── SUPPLIED DATA ──
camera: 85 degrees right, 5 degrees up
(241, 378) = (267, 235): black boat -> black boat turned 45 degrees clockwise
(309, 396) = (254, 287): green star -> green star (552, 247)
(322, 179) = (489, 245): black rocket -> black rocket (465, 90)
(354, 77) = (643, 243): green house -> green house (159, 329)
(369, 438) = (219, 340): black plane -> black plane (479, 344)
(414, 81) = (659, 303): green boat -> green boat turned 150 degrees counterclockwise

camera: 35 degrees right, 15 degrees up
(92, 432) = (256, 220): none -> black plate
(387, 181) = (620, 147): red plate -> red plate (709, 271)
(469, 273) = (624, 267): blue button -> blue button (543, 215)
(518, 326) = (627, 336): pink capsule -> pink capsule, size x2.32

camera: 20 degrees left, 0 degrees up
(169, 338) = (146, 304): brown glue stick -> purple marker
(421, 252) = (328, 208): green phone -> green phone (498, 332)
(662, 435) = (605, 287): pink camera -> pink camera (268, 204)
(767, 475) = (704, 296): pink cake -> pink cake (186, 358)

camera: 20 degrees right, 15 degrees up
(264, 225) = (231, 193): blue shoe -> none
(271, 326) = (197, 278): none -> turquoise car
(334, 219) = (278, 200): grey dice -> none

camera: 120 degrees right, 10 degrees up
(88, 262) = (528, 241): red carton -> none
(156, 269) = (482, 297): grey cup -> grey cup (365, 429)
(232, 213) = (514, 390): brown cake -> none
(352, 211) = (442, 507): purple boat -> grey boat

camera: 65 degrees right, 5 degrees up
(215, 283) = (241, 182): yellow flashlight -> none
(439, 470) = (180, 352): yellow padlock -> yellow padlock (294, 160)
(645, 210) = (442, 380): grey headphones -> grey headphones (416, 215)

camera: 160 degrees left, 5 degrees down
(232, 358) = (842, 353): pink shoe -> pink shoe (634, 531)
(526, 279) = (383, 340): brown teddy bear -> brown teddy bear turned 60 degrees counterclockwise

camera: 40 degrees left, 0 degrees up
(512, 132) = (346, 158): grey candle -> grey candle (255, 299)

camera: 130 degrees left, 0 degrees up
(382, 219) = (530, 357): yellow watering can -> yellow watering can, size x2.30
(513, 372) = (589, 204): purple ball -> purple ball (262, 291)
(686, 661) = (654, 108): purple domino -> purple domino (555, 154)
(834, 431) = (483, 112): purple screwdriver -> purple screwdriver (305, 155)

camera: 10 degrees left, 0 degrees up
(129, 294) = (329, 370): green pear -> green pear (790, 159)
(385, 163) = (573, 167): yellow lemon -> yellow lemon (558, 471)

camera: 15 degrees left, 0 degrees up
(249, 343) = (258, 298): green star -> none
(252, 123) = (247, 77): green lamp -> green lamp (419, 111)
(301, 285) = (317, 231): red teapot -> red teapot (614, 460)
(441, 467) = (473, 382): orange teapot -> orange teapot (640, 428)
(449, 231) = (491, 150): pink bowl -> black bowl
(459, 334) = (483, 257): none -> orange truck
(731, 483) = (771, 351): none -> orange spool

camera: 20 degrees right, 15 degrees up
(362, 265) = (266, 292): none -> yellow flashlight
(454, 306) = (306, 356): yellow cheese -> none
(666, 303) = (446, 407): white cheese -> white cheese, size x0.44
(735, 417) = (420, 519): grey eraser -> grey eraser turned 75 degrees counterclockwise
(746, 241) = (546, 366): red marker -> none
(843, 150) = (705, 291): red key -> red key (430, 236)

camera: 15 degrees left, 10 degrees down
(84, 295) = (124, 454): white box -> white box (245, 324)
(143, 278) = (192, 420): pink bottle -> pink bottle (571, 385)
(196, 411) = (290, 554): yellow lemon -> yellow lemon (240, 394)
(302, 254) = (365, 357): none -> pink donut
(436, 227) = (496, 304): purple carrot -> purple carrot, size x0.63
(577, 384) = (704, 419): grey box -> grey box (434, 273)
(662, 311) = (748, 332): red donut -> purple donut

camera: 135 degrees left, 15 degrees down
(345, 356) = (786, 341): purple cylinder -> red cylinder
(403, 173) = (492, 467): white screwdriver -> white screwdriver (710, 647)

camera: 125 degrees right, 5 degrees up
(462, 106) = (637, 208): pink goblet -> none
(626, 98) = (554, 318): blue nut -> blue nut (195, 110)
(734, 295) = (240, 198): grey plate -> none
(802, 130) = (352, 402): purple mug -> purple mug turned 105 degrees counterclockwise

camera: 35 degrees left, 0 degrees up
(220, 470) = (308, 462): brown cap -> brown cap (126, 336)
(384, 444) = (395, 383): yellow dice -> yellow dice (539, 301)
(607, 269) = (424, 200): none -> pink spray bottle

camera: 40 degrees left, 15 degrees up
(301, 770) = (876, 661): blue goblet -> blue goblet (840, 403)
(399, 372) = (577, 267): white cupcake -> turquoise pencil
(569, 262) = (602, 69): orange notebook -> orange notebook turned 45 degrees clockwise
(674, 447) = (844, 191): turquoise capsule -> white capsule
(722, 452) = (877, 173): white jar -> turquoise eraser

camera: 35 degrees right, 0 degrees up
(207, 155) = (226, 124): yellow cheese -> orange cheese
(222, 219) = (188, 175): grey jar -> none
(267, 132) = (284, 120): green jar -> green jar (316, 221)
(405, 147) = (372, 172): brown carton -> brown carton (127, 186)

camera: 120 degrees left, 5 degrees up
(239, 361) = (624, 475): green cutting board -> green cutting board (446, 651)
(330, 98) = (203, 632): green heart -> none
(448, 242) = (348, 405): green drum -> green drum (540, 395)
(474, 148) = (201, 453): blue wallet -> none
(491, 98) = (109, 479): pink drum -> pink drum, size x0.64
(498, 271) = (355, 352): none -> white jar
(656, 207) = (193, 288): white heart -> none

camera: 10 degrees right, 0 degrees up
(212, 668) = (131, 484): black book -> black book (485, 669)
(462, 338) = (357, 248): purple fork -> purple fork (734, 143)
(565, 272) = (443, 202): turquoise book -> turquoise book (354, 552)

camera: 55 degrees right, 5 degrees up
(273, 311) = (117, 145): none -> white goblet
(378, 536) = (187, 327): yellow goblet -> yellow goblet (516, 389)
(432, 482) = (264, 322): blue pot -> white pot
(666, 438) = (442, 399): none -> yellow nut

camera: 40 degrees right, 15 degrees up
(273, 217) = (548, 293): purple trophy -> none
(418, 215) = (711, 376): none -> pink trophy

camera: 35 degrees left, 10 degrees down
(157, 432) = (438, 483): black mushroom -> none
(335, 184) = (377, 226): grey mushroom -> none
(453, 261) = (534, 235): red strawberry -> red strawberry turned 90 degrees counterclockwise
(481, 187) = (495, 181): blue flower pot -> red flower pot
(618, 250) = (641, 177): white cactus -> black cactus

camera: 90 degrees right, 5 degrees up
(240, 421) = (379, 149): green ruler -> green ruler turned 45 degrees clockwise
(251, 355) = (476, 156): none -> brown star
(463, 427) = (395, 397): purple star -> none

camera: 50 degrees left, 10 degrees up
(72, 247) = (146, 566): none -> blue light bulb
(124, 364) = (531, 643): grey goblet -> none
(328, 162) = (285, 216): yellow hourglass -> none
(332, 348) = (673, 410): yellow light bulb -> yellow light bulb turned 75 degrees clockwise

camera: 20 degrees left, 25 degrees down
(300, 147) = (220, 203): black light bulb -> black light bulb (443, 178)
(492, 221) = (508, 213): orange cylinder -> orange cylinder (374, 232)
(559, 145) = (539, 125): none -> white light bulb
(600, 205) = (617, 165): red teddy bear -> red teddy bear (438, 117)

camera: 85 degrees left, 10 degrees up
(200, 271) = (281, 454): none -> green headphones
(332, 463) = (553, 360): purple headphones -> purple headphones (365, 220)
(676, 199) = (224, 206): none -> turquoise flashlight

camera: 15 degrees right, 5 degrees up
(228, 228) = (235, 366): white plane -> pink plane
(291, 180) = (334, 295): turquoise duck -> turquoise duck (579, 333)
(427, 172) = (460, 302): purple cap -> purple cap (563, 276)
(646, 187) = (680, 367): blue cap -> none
───
ABOUT THIS TASK
Starting from the line that contains "(676, 199) = (224, 206): none", reproduce each line of the data exactly through the last one.

SOLVED PROBLEM
(676, 199) = (224, 206): none -> turquoise flashlight

camera: 15 degrees right, 5 degrees up
(228, 228) = (235, 366): white plane -> pink plane
(291, 180) = (334, 295): turquoise duck -> turquoise duck (579, 333)
(427, 172) = (460, 302): purple cap -> purple cap (563, 276)
(646, 187) = (680, 367): blue cap -> none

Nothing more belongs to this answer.